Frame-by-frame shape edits
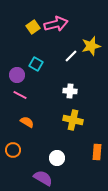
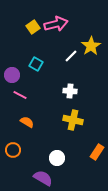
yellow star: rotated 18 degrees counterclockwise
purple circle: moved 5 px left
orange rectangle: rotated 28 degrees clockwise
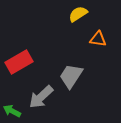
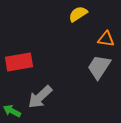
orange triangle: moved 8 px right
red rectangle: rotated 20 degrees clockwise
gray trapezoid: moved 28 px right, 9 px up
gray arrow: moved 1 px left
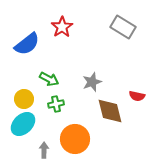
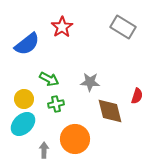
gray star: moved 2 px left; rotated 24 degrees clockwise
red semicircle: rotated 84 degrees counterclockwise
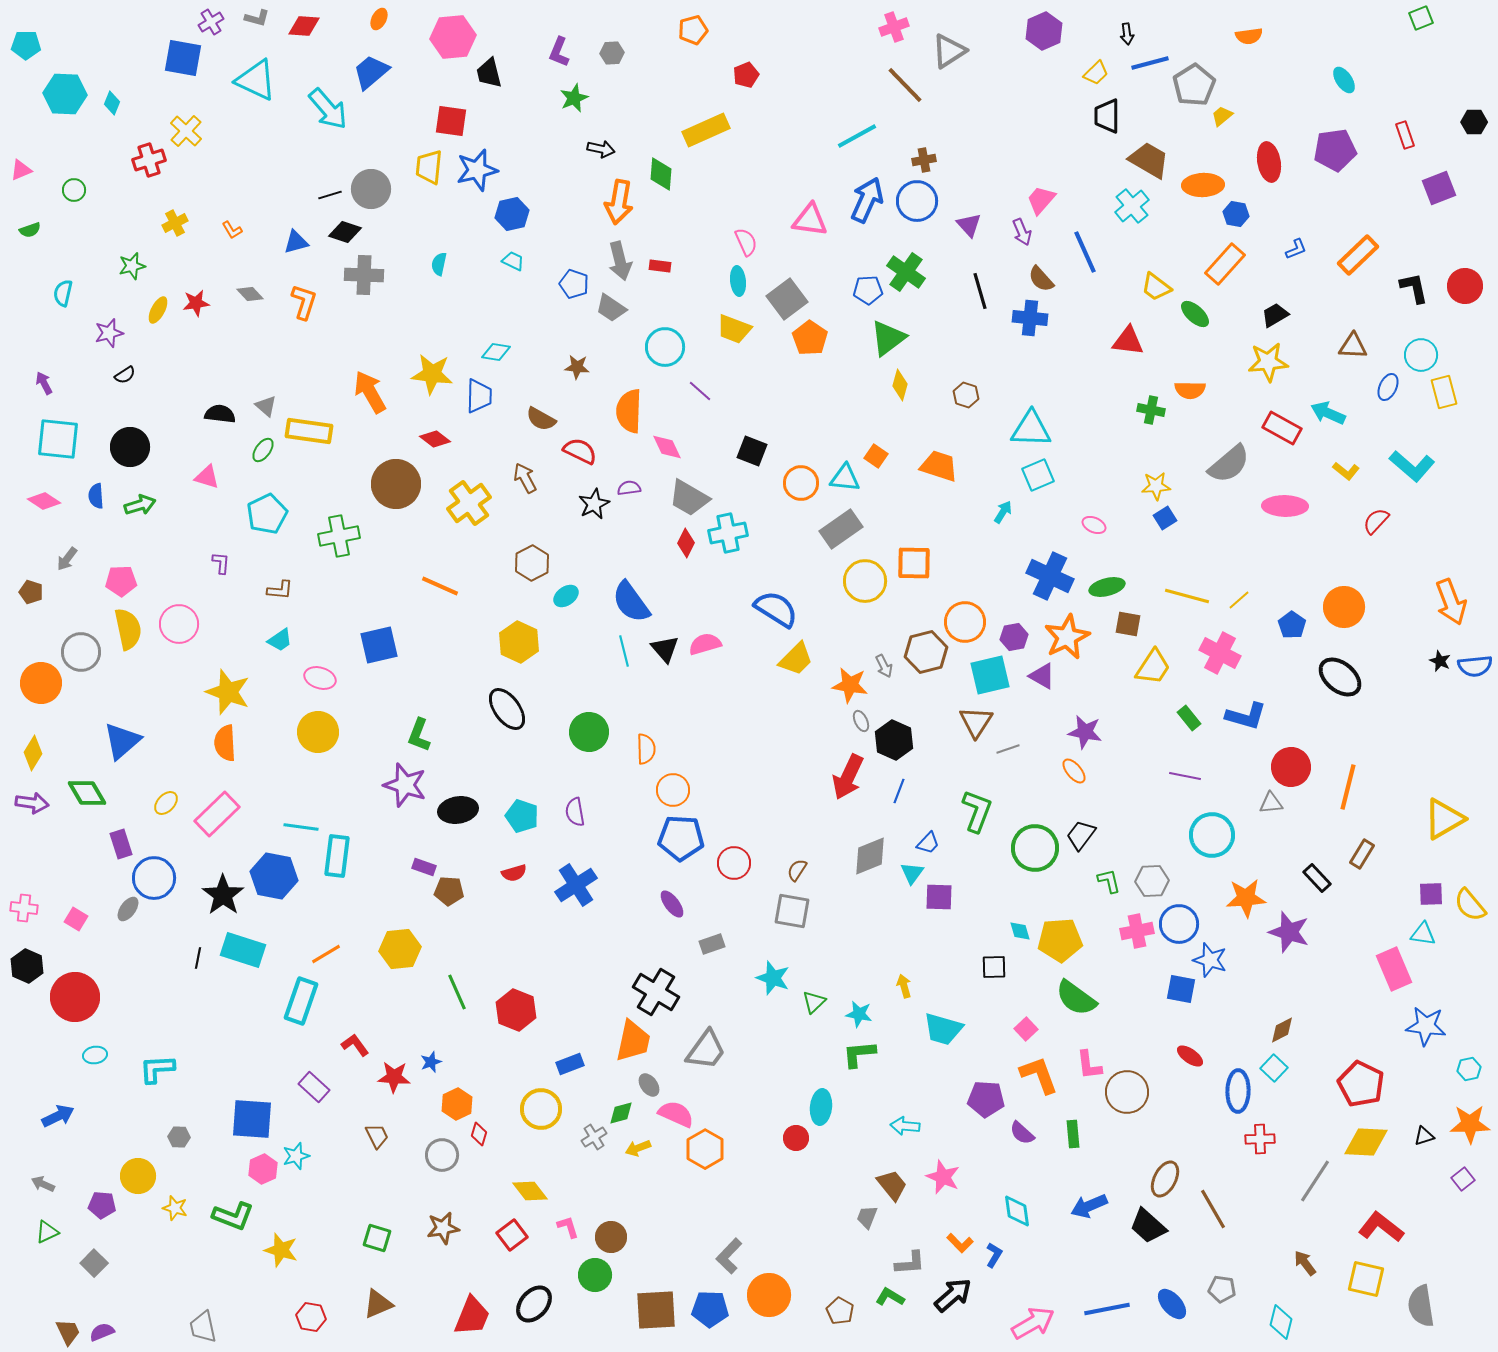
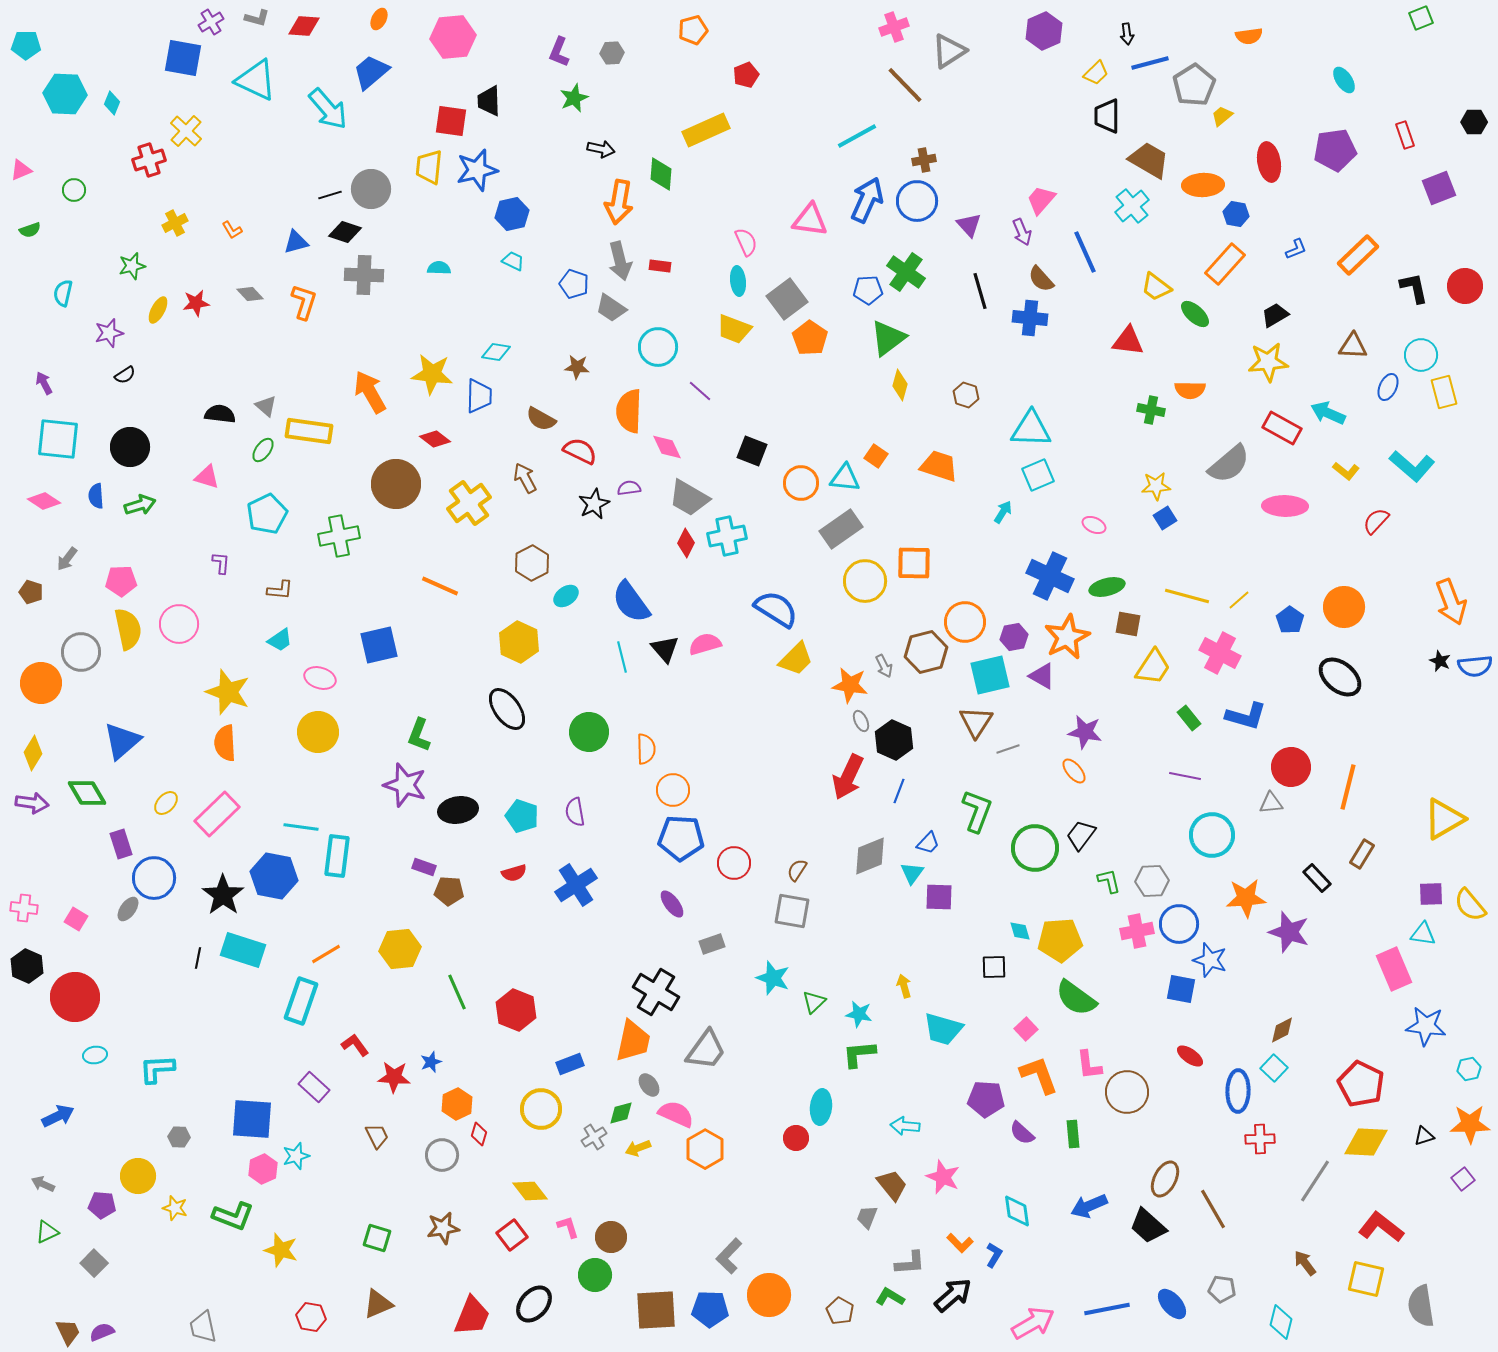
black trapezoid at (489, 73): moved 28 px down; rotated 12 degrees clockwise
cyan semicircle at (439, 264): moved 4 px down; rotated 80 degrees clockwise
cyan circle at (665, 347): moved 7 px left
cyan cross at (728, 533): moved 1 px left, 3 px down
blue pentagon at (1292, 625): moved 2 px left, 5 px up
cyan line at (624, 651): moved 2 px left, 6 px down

● **TASK OBJECTIVE**: Each record must be repeated exactly, and no picture may be carried over.

● **ANSWER SPACE**:
yellow star: rotated 18 degrees counterclockwise
purple circle: moved 5 px left
orange rectangle: rotated 28 degrees clockwise
orange triangle: moved 8 px right
red rectangle: rotated 20 degrees clockwise
gray trapezoid: moved 28 px right, 9 px up
gray arrow: moved 1 px left
gray star: moved 2 px left; rotated 24 degrees clockwise
red semicircle: rotated 84 degrees counterclockwise
black trapezoid at (489, 73): moved 28 px down; rotated 12 degrees clockwise
cyan semicircle at (439, 264): moved 4 px down; rotated 80 degrees clockwise
cyan circle at (665, 347): moved 7 px left
cyan cross at (728, 533): moved 1 px left, 3 px down
blue pentagon at (1292, 625): moved 2 px left, 5 px up
cyan line at (624, 651): moved 2 px left, 6 px down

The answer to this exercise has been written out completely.